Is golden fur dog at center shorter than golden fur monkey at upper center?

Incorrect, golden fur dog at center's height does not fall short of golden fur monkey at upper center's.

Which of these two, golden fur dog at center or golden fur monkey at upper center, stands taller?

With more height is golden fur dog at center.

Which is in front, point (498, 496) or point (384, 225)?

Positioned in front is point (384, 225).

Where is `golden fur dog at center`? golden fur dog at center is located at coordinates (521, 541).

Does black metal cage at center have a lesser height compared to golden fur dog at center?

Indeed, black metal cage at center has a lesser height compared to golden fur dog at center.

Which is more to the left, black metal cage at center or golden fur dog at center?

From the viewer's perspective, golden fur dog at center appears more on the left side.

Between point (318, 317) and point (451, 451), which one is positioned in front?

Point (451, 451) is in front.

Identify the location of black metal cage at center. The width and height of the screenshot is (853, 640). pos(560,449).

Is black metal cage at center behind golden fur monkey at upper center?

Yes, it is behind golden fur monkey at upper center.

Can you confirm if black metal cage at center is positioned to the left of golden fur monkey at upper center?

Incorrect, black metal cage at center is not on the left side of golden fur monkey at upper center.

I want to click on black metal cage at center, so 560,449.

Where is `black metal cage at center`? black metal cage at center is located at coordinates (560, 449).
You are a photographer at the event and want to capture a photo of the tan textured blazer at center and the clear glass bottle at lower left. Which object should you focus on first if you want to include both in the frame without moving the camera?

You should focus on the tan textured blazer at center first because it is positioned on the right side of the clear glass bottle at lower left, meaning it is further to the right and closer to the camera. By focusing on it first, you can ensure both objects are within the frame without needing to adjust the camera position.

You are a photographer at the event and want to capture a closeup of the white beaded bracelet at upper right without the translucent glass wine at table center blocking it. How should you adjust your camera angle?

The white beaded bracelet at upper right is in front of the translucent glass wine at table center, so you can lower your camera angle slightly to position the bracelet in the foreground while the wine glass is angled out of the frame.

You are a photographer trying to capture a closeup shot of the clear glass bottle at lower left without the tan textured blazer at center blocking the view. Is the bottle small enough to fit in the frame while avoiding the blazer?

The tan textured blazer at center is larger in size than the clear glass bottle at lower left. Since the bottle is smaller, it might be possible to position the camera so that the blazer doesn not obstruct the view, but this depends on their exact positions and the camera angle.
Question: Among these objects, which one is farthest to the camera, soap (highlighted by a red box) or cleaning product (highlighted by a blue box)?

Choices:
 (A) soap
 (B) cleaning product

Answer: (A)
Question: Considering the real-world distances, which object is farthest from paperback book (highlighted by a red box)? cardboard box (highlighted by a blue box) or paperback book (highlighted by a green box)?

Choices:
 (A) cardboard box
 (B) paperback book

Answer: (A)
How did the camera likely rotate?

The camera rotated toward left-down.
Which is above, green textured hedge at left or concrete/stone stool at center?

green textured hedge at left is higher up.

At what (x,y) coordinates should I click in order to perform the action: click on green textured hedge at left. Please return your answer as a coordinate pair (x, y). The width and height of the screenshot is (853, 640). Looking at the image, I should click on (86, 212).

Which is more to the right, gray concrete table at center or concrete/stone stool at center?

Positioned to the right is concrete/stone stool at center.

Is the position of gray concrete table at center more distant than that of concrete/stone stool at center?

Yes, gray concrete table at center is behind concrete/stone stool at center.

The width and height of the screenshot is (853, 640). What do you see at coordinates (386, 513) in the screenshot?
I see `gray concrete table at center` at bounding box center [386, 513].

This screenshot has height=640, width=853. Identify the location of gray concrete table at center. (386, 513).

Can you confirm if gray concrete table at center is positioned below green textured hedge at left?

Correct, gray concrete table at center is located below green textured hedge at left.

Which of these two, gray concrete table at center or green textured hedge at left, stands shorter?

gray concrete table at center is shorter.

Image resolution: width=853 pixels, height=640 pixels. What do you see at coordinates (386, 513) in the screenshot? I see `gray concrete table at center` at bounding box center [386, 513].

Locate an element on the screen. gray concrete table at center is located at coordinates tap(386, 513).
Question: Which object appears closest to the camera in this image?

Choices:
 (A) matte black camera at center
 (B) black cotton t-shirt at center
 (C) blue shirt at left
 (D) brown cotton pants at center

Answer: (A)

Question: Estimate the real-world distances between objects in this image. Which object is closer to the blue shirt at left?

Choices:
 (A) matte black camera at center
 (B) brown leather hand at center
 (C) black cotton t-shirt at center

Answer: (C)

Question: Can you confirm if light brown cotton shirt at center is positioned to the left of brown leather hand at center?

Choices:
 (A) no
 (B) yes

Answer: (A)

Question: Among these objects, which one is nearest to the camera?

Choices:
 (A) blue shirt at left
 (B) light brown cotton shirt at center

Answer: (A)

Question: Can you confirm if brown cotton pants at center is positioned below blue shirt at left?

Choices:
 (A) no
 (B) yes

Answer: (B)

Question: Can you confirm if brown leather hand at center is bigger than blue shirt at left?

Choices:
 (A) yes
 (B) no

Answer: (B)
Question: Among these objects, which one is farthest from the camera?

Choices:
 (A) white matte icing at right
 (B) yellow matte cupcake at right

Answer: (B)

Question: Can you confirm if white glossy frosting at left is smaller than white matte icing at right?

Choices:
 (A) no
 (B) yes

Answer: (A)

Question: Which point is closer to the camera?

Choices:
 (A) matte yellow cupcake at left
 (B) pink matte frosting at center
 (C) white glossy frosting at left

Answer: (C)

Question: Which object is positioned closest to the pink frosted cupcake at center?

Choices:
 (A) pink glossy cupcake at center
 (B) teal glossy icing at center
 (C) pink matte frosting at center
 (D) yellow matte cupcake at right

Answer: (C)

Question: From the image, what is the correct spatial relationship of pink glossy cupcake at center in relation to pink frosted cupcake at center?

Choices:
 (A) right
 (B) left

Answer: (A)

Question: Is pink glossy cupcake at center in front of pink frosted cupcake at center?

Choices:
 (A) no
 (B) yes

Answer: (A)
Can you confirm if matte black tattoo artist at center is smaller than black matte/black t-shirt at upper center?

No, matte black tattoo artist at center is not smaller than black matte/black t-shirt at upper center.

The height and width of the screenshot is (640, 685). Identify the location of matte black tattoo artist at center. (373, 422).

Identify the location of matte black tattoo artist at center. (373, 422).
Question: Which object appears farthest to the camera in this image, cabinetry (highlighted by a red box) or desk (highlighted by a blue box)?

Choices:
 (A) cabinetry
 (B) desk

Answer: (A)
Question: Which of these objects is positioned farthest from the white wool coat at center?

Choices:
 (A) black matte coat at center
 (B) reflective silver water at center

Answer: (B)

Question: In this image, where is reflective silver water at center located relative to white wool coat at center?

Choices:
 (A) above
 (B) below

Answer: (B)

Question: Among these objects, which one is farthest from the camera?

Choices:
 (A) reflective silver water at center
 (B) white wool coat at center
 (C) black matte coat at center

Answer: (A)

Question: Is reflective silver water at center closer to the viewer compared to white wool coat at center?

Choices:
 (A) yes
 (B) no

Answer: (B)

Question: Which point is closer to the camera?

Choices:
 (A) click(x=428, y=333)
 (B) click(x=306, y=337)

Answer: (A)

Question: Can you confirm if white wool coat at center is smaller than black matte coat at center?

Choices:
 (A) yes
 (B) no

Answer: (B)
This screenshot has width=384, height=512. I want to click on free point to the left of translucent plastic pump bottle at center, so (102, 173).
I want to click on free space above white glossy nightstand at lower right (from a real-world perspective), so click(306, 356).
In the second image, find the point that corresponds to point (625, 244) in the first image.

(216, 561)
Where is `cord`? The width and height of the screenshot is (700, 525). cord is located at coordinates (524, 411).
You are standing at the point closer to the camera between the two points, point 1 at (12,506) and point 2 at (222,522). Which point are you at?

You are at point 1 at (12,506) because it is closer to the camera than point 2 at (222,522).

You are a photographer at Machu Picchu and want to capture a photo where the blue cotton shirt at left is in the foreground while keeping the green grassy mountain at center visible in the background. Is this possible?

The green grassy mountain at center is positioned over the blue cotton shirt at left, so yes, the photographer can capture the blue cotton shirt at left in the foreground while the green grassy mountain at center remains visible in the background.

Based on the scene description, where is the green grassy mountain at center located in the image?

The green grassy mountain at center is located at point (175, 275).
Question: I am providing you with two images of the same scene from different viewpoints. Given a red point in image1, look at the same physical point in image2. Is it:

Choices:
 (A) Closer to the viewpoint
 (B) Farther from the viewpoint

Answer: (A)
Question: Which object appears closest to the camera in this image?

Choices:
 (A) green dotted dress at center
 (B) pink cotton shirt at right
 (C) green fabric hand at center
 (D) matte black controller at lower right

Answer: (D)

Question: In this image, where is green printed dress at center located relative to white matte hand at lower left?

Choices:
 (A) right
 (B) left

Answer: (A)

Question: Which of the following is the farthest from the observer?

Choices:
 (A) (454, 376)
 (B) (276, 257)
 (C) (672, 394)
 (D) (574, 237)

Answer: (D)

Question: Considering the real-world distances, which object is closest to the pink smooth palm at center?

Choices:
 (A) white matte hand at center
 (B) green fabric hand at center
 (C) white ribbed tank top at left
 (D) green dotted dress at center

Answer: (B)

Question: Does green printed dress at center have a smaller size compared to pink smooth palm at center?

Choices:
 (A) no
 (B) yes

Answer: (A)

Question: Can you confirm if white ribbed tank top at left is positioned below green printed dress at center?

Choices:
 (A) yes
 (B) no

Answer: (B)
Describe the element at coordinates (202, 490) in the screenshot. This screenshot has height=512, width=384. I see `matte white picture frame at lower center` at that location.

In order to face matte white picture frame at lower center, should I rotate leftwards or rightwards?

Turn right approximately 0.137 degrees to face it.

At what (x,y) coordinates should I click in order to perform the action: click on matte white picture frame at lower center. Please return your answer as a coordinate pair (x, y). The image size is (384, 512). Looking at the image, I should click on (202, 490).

* Your task *
Copy out everything from the line containing "Question: Among these objects, which one is nearest" down to the line containing "Question: Can you confirm if brown leather", both included, reproducing each line unchanged.

* Task output *
Question: Among these objects, which one is nearest to the camera?

Choices:
 (A) blue shirt at left
 (B) light brown cotton shirt at center

Answer: (A)

Question: Can you confirm if brown cotton pants at center is positioned below blue shirt at left?

Choices:
 (A) no
 (B) yes

Answer: (B)

Question: Can you confirm if brown leather hand at center is bigger than blue shirt at left?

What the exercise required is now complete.